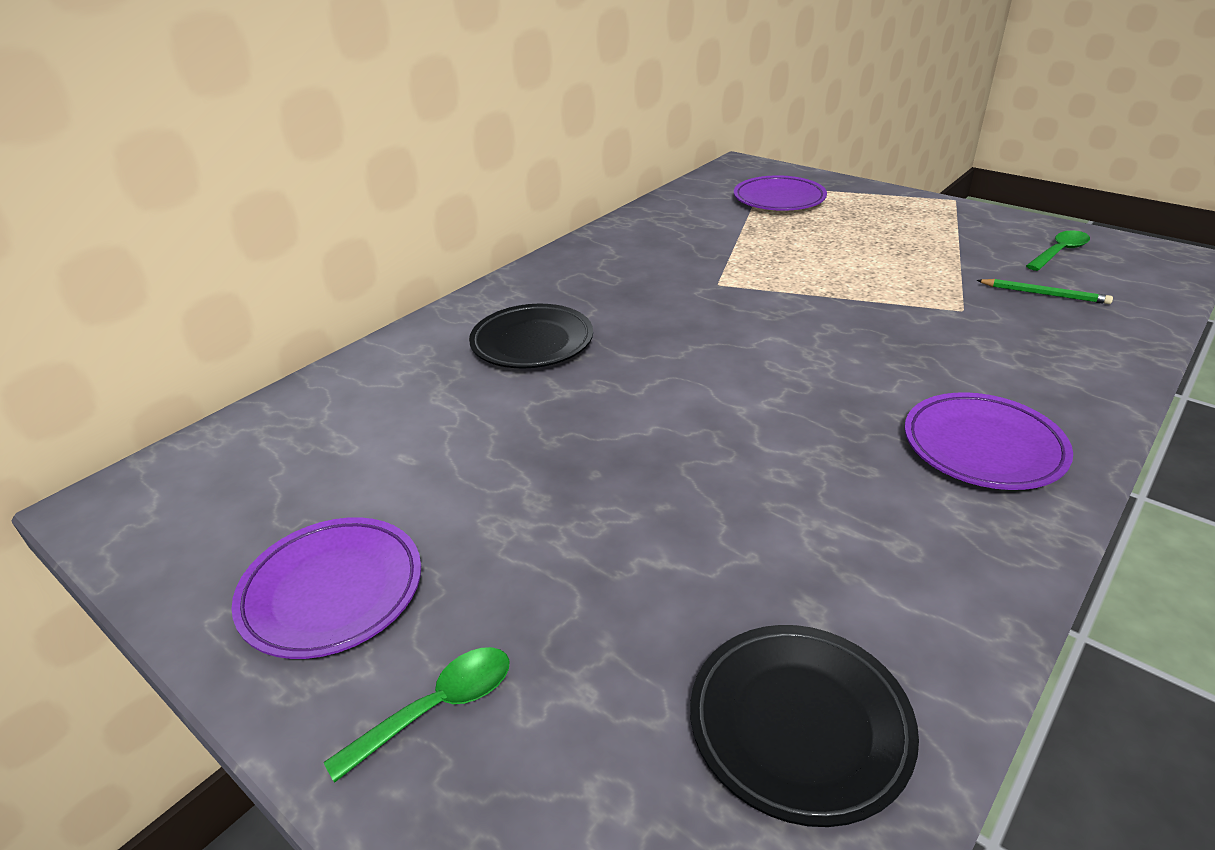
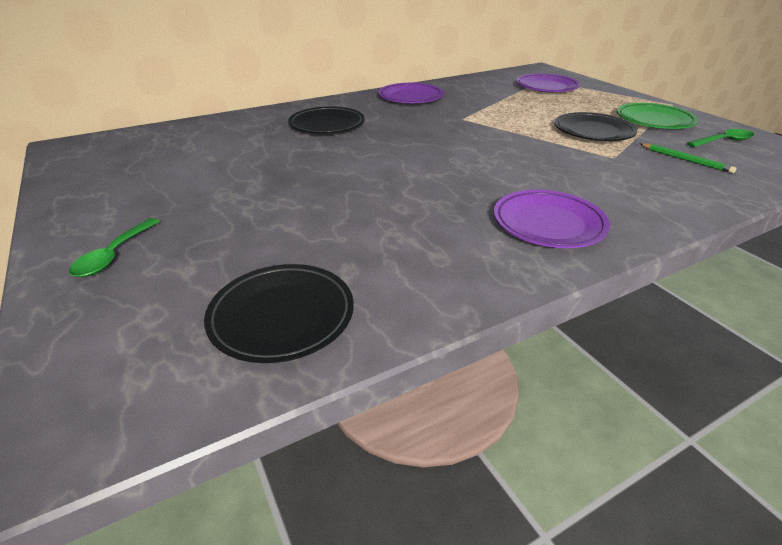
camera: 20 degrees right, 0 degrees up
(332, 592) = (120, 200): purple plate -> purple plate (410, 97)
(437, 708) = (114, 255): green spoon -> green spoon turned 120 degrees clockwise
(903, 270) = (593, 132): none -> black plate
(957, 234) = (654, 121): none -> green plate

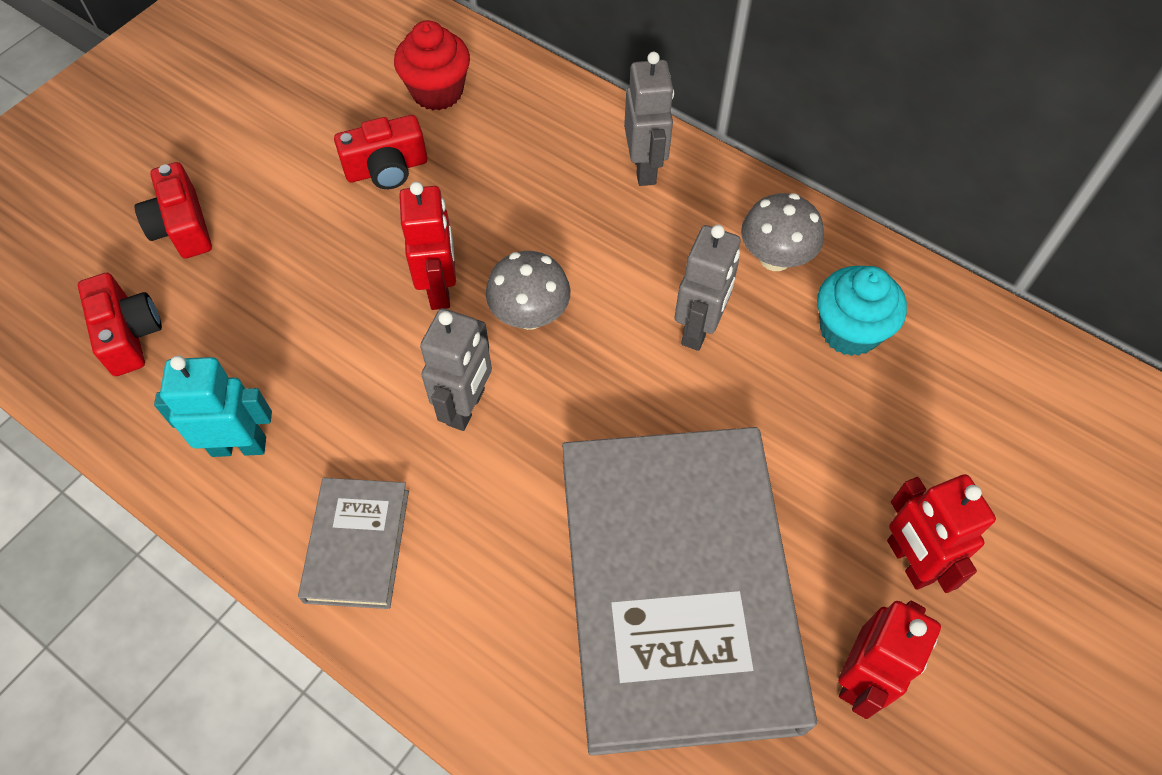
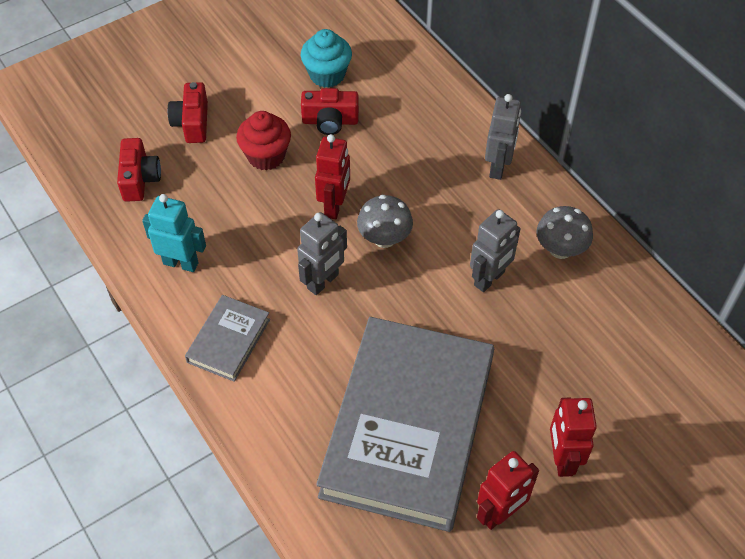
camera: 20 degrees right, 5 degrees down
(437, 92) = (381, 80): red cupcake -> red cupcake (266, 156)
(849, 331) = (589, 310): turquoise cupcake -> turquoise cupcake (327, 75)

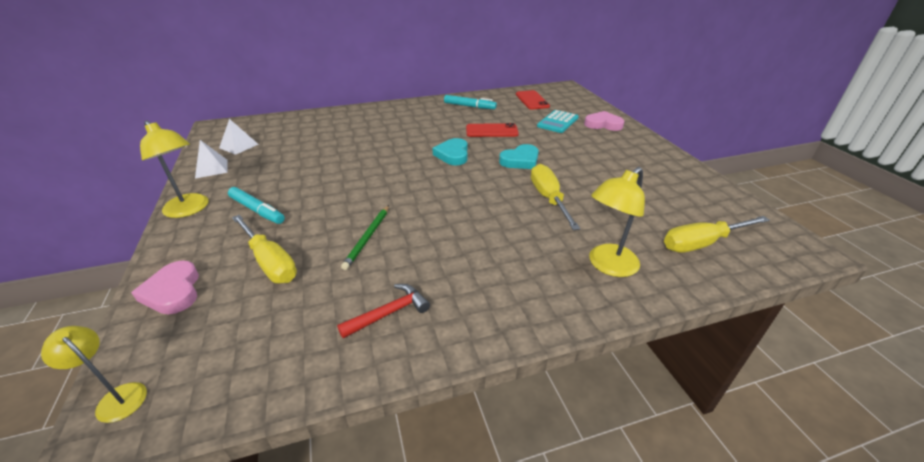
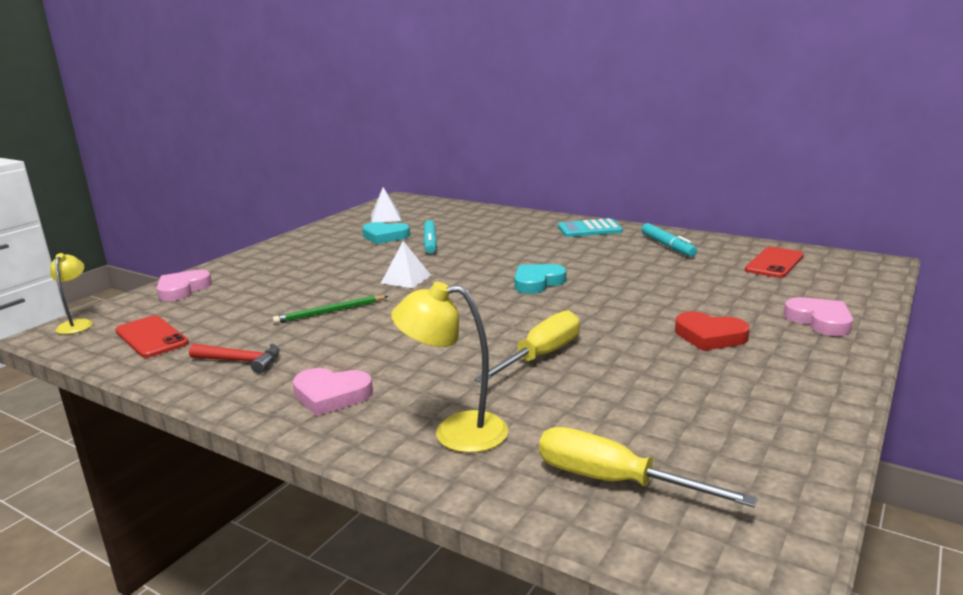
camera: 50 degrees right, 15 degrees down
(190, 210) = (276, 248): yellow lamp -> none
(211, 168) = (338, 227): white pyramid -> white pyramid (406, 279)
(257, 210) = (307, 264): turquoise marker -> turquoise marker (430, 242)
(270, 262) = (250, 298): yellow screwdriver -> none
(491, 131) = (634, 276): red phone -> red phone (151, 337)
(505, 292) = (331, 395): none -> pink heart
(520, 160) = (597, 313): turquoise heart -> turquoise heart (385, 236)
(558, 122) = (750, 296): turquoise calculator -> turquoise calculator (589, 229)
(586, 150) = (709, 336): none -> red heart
════════════════════
* _Work to complete_
Please reproduce exactly the lines in the listing above from the one containing "(211, 168) = (338, 227): white" through the one containing "(520, 160) = (597, 313): turquoise", both included, and nothing more.

* _Answer to the problem_
(211, 168) = (338, 227): white pyramid -> white pyramid (406, 279)
(257, 210) = (307, 264): turquoise marker -> turquoise marker (430, 242)
(270, 262) = (250, 298): yellow screwdriver -> none
(491, 131) = (634, 276): red phone -> red phone (151, 337)
(505, 292) = (331, 395): none -> pink heart
(520, 160) = (597, 313): turquoise heart -> turquoise heart (385, 236)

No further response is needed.